Input for this task:
* * *

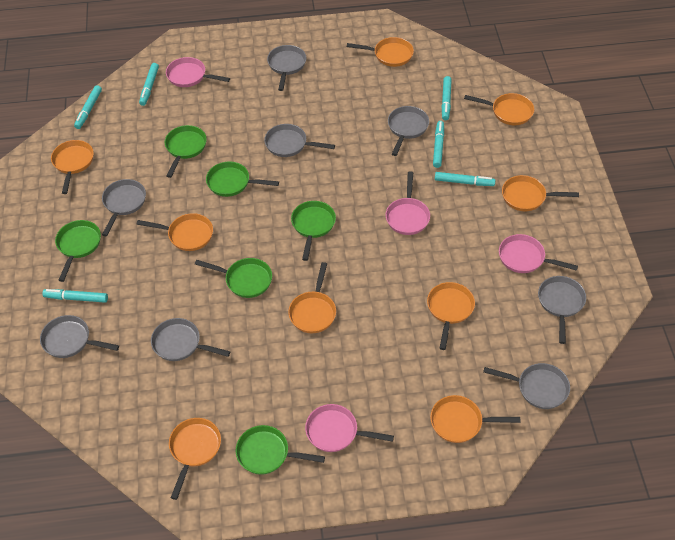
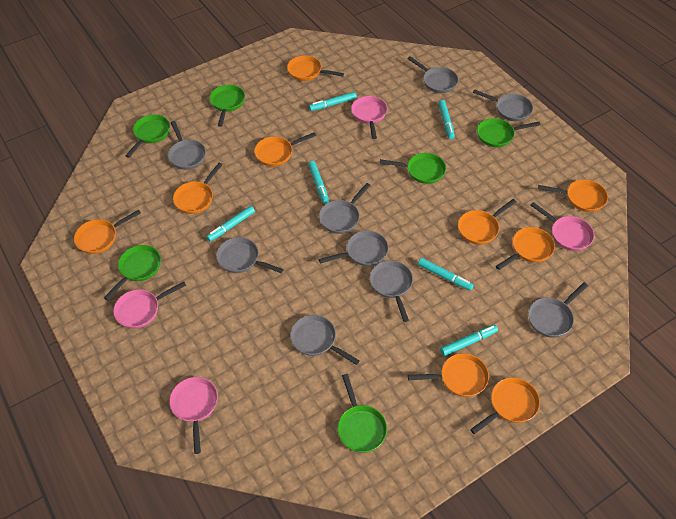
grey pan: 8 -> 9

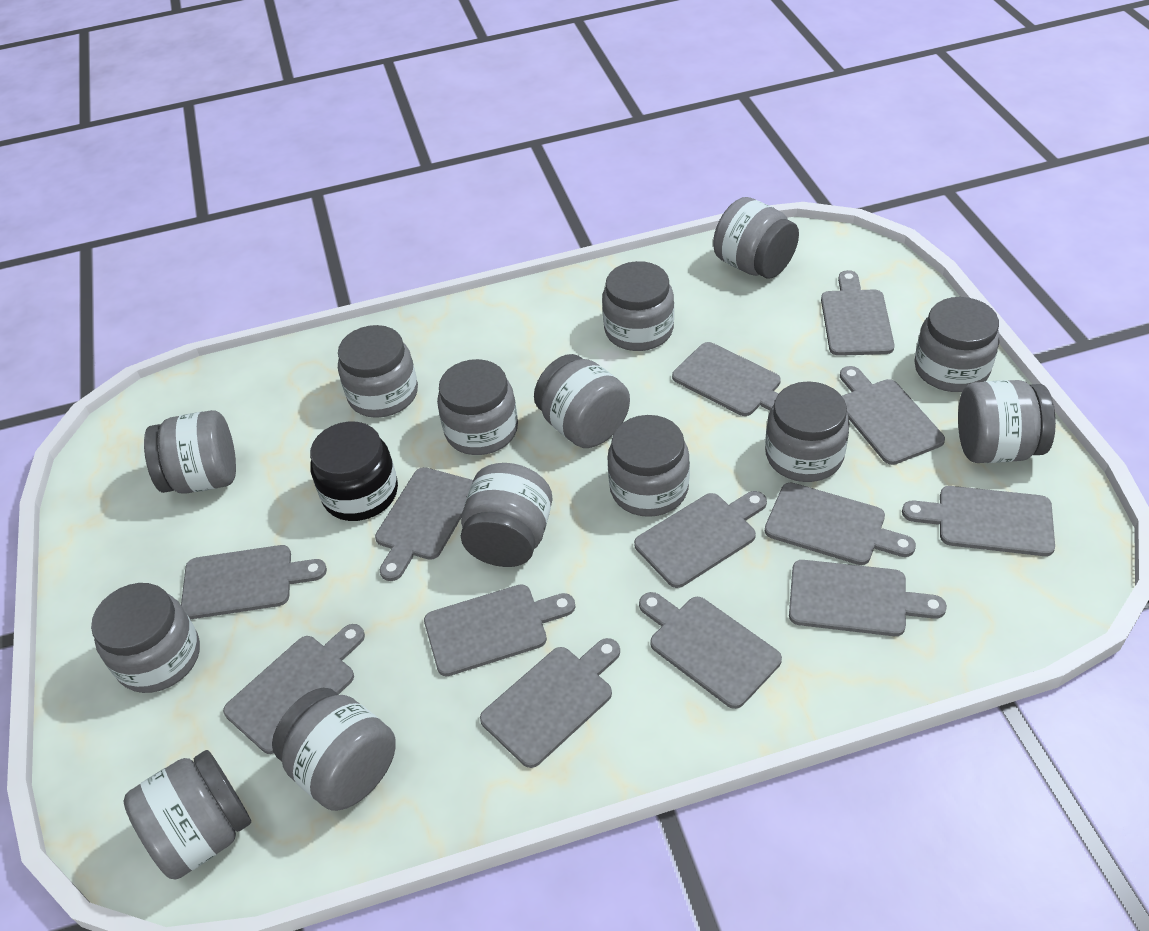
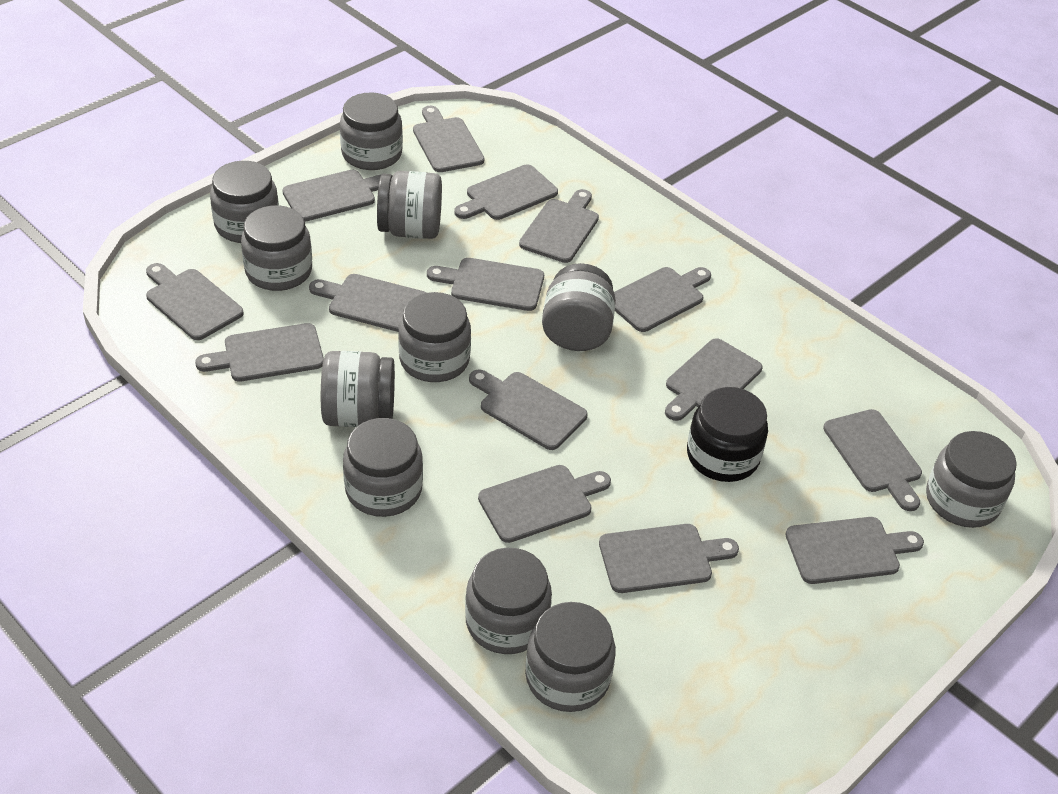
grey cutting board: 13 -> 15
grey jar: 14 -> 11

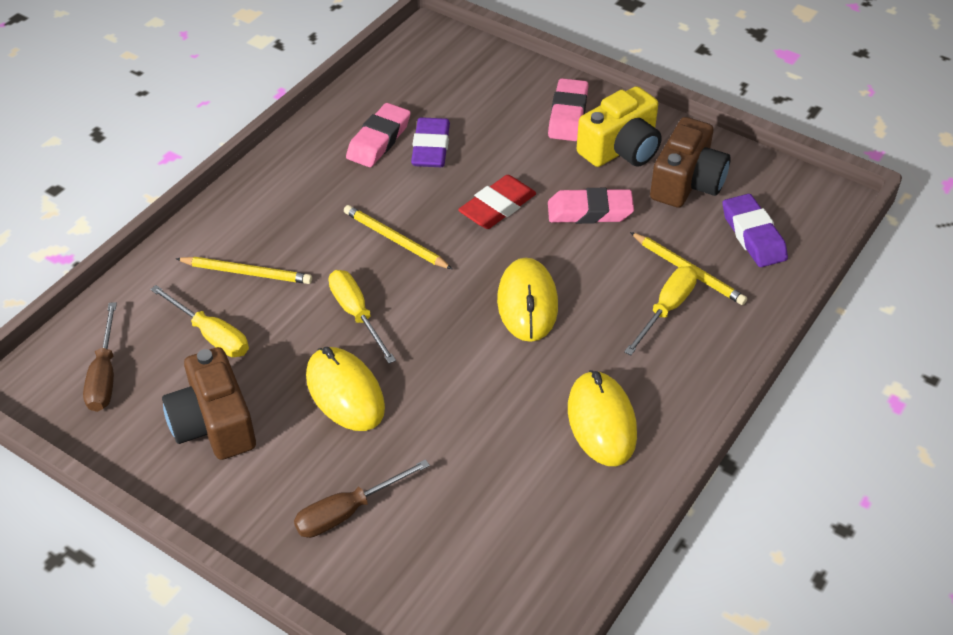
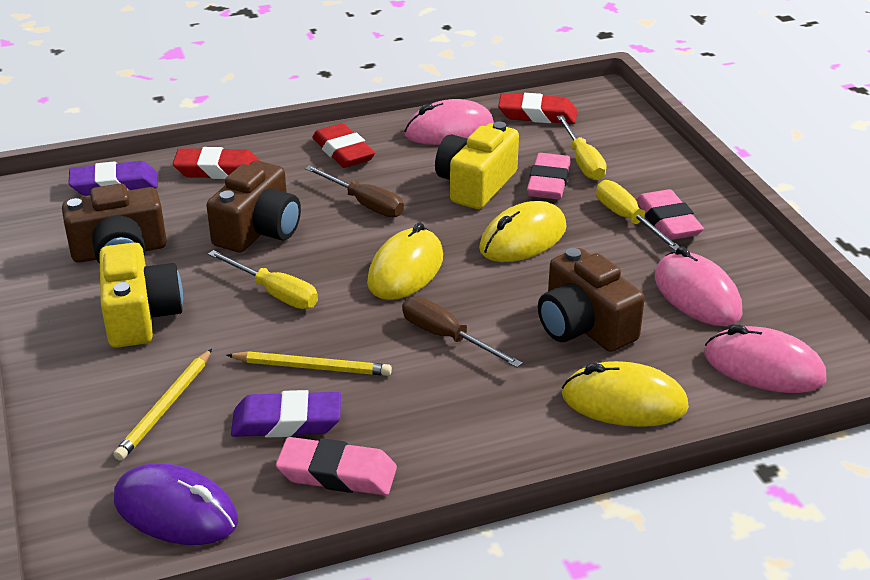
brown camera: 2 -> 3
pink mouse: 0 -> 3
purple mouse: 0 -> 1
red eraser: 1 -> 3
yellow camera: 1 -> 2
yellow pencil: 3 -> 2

* * *

Required work: To complete the exercise, return the listing above exactly and omit its pictures.

Response area:
grey pan: 8 -> 9

grey cutting board: 13 -> 15
grey jar: 14 -> 11

brown camera: 2 -> 3
pink mouse: 0 -> 3
purple mouse: 0 -> 1
red eraser: 1 -> 3
yellow camera: 1 -> 2
yellow pencil: 3 -> 2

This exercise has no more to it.